Object correspondence data:
-=-=-=-=-
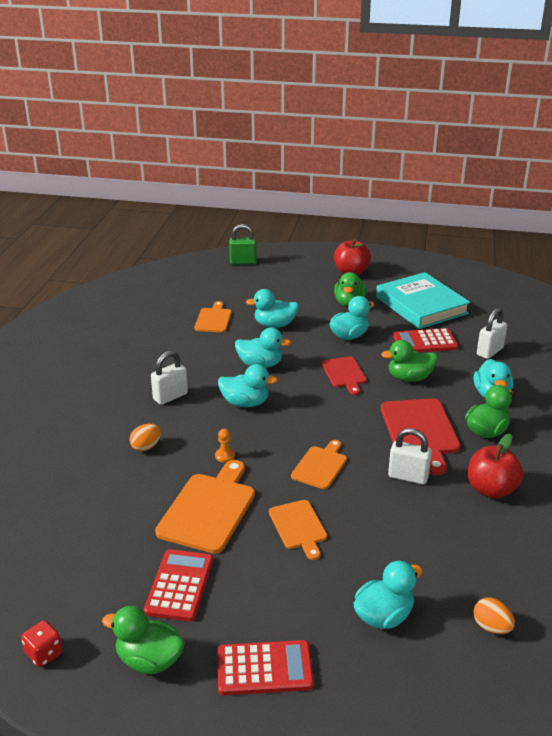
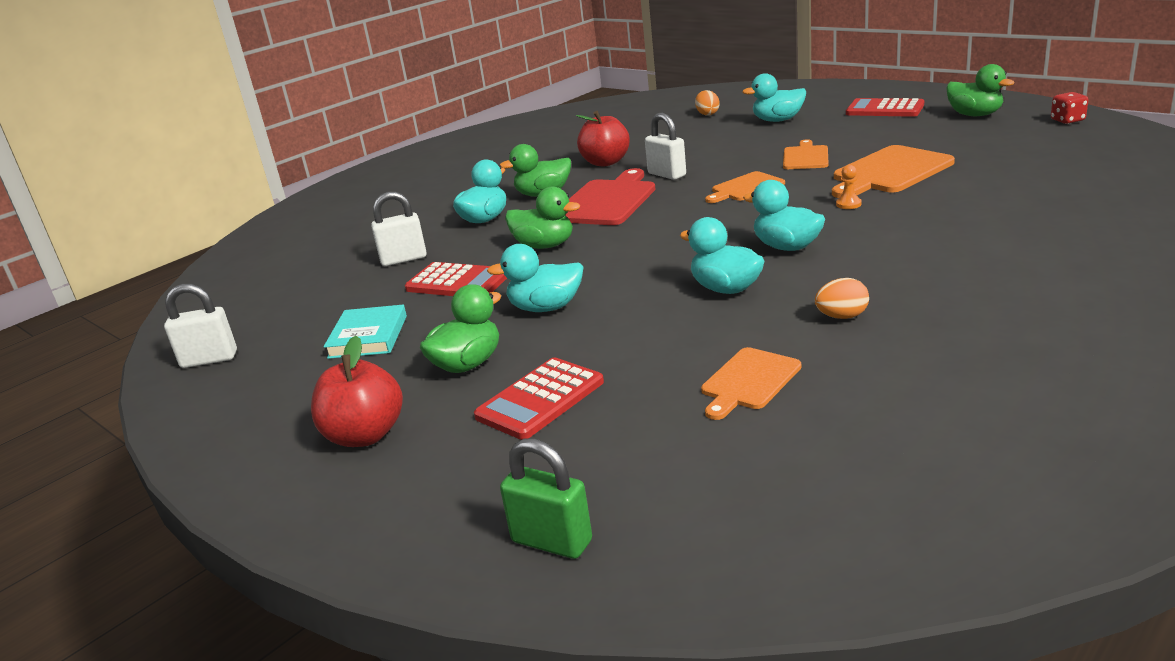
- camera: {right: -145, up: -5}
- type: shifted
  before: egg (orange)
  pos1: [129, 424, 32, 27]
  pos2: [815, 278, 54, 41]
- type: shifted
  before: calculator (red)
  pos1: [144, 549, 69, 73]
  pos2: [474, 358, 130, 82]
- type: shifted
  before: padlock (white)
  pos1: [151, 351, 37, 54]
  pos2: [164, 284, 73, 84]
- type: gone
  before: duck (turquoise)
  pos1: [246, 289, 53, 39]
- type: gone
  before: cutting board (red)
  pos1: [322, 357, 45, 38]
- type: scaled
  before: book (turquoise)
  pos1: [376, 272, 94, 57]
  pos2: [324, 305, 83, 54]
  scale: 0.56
-=-=-=-=-
Work instruction:
Every entry, word for word, should be given again; the pictures are not part of the copy.

Reply:
- camera: {right: -145, up: -5}
- type: shifted
  before: egg (orange)
  pos1: [129, 424, 32, 27]
  pos2: [815, 278, 54, 41]
- type: shifted
  before: calculator (red)
  pos1: [144, 549, 69, 73]
  pos2: [474, 358, 130, 82]
- type: shifted
  before: padlock (white)
  pos1: [151, 351, 37, 54]
  pos2: [164, 284, 73, 84]
- type: gone
  before: duck (turquoise)
  pos1: [246, 289, 53, 39]
- type: gone
  before: cutting board (red)
  pos1: [322, 357, 45, 38]
- type: scaled
  before: book (turquoise)
  pos1: [376, 272, 94, 57]
  pos2: [324, 305, 83, 54]
  scale: 0.56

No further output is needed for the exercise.